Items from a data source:
——————

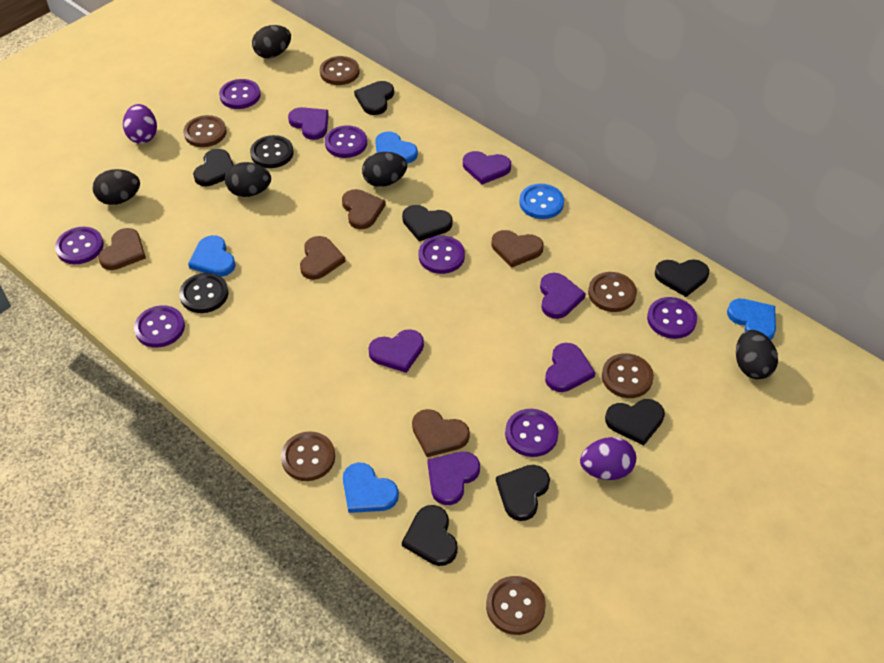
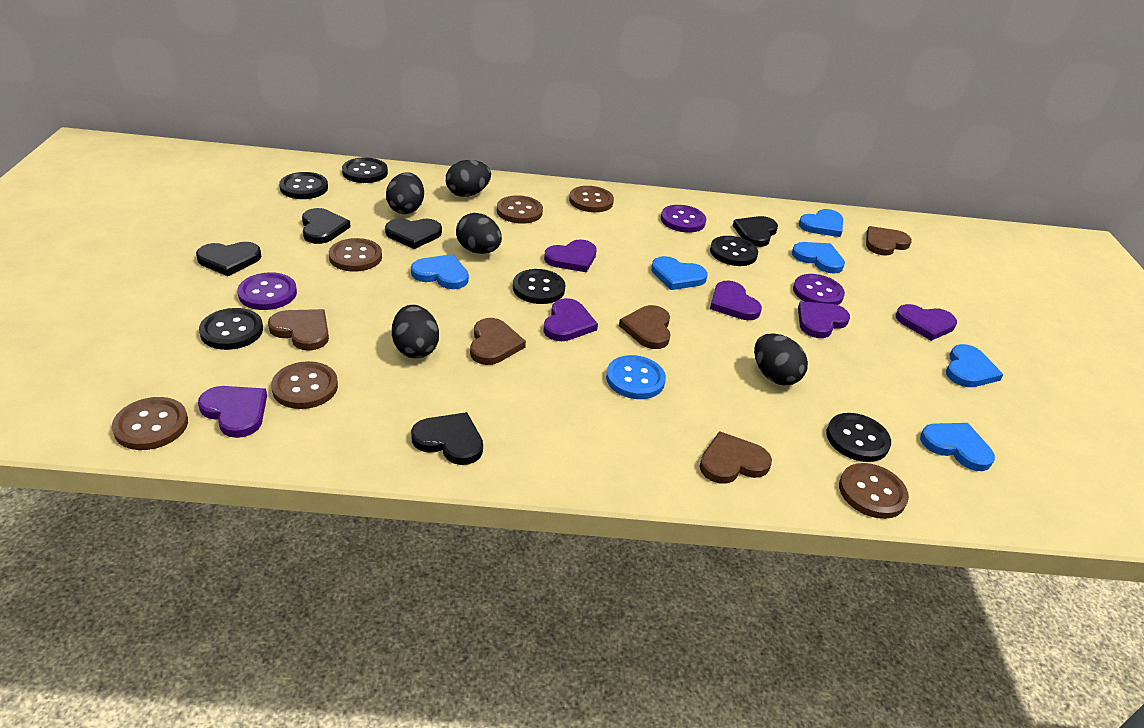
black button: [179,273,228,313] [250,135,294,168] = 2 -> [199,308,263,350] [279,172,328,199] [342,157,388,183] [513,269,565,304] [710,236,758,266] [826,413,891,462] = 6
black heart: [193,149,234,186] [354,81,394,115] [402,205,453,241] [402,505,458,566] [496,465,550,521] [605,399,665,446] [655,259,709,297] = 7 -> [196,242,261,276] [302,208,351,244] [385,218,442,249] [411,412,483,465] [733,216,778,247] = 5
blue heart: [188,235,236,277] [343,463,399,513] [375,131,418,163] [727,299,776,340] = 4 -> [411,254,469,289] [651,256,708,290] [792,242,845,274] [799,209,843,237] [920,423,995,471] [946,344,1003,387] = 6
purple button: [55,227,104,264] [134,305,185,348] [219,79,261,109] [325,125,367,158] [419,236,465,274] [505,409,559,457] [647,297,697,339] = 7 -> [237,272,297,310] [661,205,706,233] [793,274,845,305] = 3
purple egg: [123,104,157,144] [580,437,636,480] = 2 -> none = 0

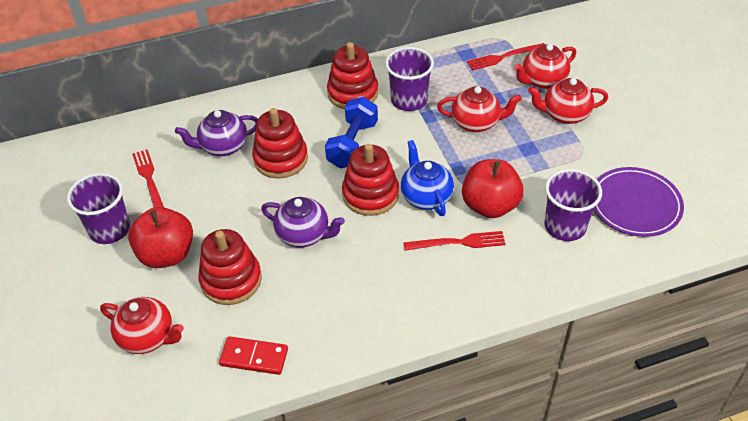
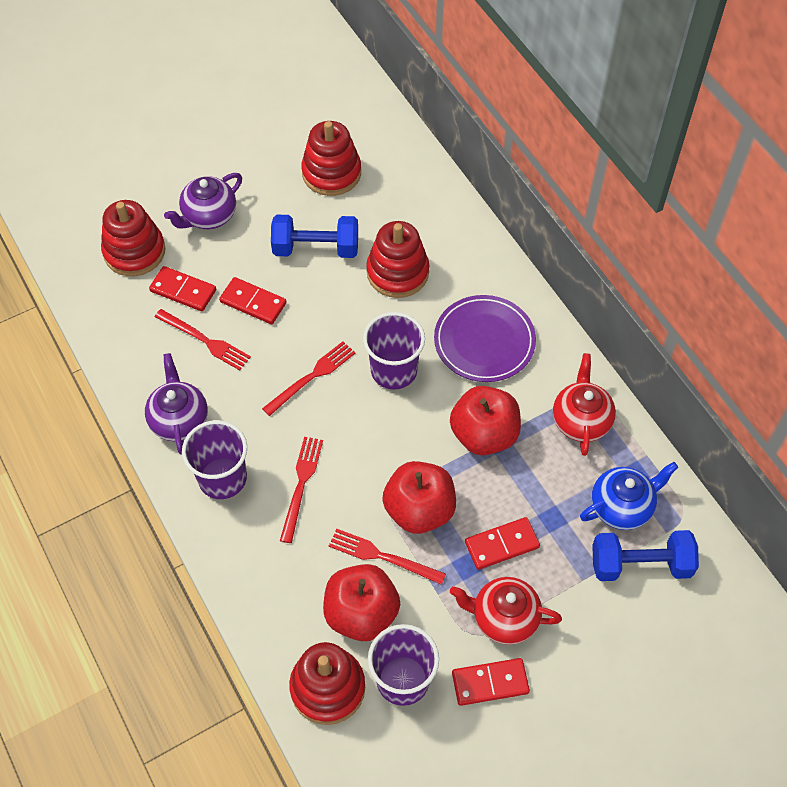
blue dumbbell: [325,97,378,169] = 1 -> [271,215,358,258] [592,530,699,581] = 2
red apple: [128,207,193,268] [462,159,524,218] = 2 -> [323,564,400,641] [382,461,456,534] [450,386,521,455] = 3
red domino: [219,336,288,375] = 1 -> [149,266,216,311] [219,277,287,324] [452,658,530,706] [465,517,540,570] = 4
red fork: [132,149,164,208] [404,231,506,251] [466,43,545,71] = 3 -> [155,309,251,370] [262,341,355,416] [280,437,323,543] [329,529,446,585] = 4
red teapot: [100,297,184,354] [437,86,522,132] [514,44,576,89] [528,78,608,124] = 4 -> [450,577,562,645] [553,353,616,456] = 2

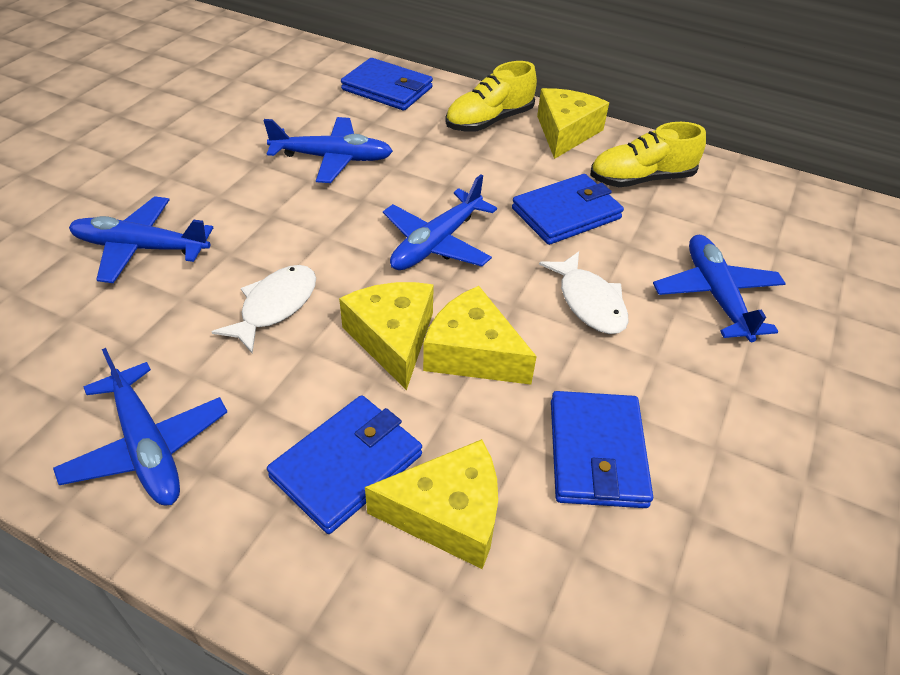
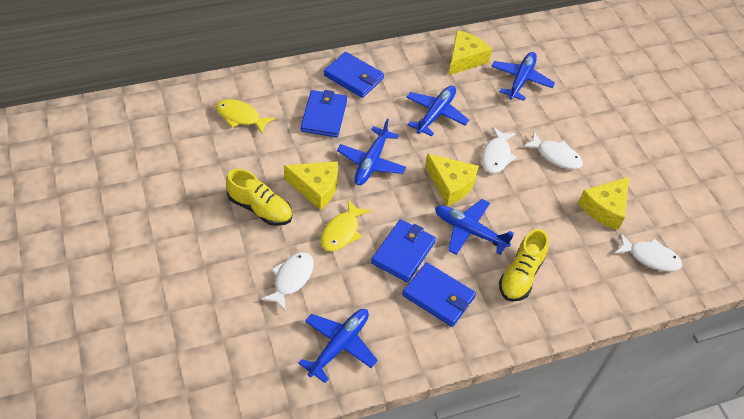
white fish: [211,265,316,353] [539,251,629,334] = 2 -> [261,252,314,312] [481,127,517,173] [523,132,583,169] [615,233,682,272] = 4
yellow fish: none = 0 -> [216,99,275,134] [321,200,371,252] = 2

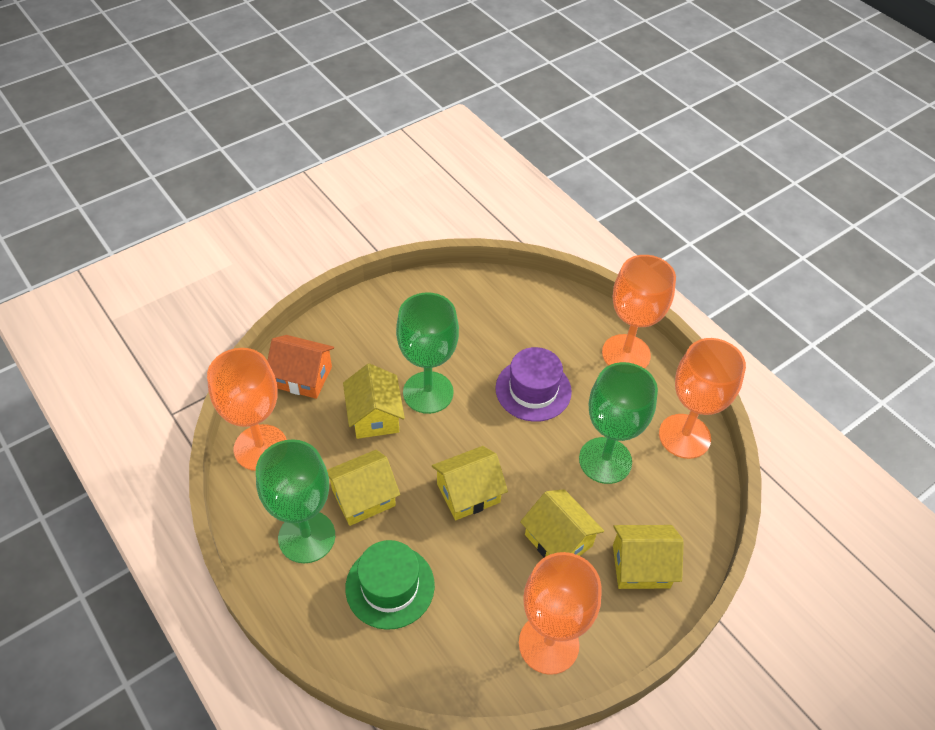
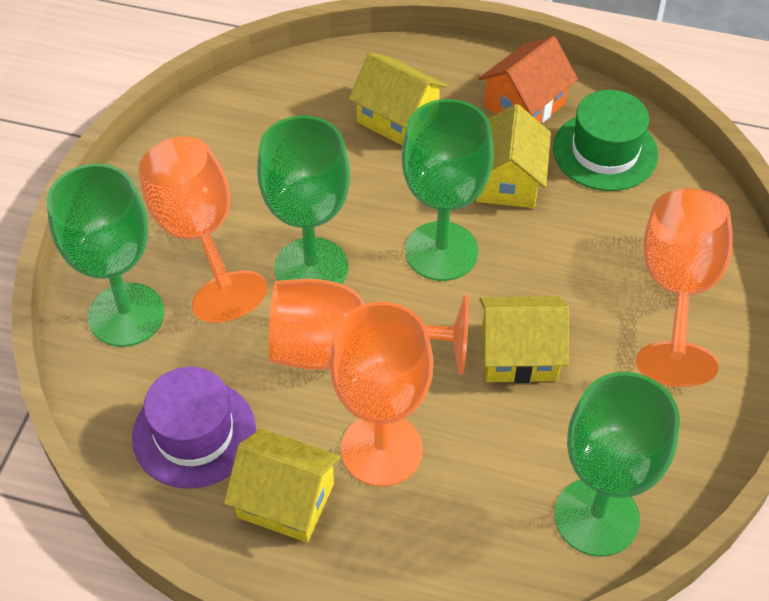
green goblet: [256,439,335,563] [396,292,459,414] [579,362,658,484] = 3 -> [47,163,165,347] [257,115,350,284] [402,99,494,281] [554,372,680,557] = 4
yellow house: [327,450,400,526] [343,363,405,439] [432,446,508,520] [520,489,604,557] [613,525,684,589] = 5 -> [224,429,341,542] [349,52,447,146] [476,104,551,208] [479,296,569,383] = 4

——————

YOUR OBJECTIVE:
Write every record out again exactly; no pictures belong in the copy.

ANSWER SPACE:
black button: [179,273,228,313] [250,135,294,168] = 2 -> [199,308,263,350] [279,172,328,199] [342,157,388,183] [513,269,565,304] [710,236,758,266] [826,413,891,462] = 6
black heart: [193,149,234,186] [354,81,394,115] [402,205,453,241] [402,505,458,566] [496,465,550,521] [605,399,665,446] [655,259,709,297] = 7 -> [196,242,261,276] [302,208,351,244] [385,218,442,249] [411,412,483,465] [733,216,778,247] = 5
blue heart: [188,235,236,277] [343,463,399,513] [375,131,418,163] [727,299,776,340] = 4 -> [411,254,469,289] [651,256,708,290] [792,242,845,274] [799,209,843,237] [920,423,995,471] [946,344,1003,387] = 6
purple button: [55,227,104,264] [134,305,185,348] [219,79,261,109] [325,125,367,158] [419,236,465,274] [505,409,559,457] [647,297,697,339] = 7 -> [237,272,297,310] [661,205,706,233] [793,274,845,305] = 3
purple egg: [123,104,157,144] [580,437,636,480] = 2 -> none = 0

blue dumbbell: [325,97,378,169] = 1 -> [271,215,358,258] [592,530,699,581] = 2
red apple: [128,207,193,268] [462,159,524,218] = 2 -> [323,564,400,641] [382,461,456,534] [450,386,521,455] = 3
red domino: [219,336,288,375] = 1 -> [149,266,216,311] [219,277,287,324] [452,658,530,706] [465,517,540,570] = 4
red fork: [132,149,164,208] [404,231,506,251] [466,43,545,71] = 3 -> [155,309,251,370] [262,341,355,416] [280,437,323,543] [329,529,446,585] = 4
red teapot: [100,297,184,354] [437,86,522,132] [514,44,576,89] [528,78,608,124] = 4 -> [450,577,562,645] [553,353,616,456] = 2

white fish: [211,265,316,353] [539,251,629,334] = 2 -> [261,252,314,312] [481,127,517,173] [523,132,583,169] [615,233,682,272] = 4
yellow fish: none = 0 -> [216,99,275,134] [321,200,371,252] = 2

green goblet: [256,439,335,563] [396,292,459,414] [579,362,658,484] = 3 -> [47,163,165,347] [257,115,350,284] [402,99,494,281] [554,372,680,557] = 4
yellow house: [327,450,400,526] [343,363,405,439] [432,446,508,520] [520,489,604,557] [613,525,684,589] = 5 -> [224,429,341,542] [349,52,447,146] [476,104,551,208] [479,296,569,383] = 4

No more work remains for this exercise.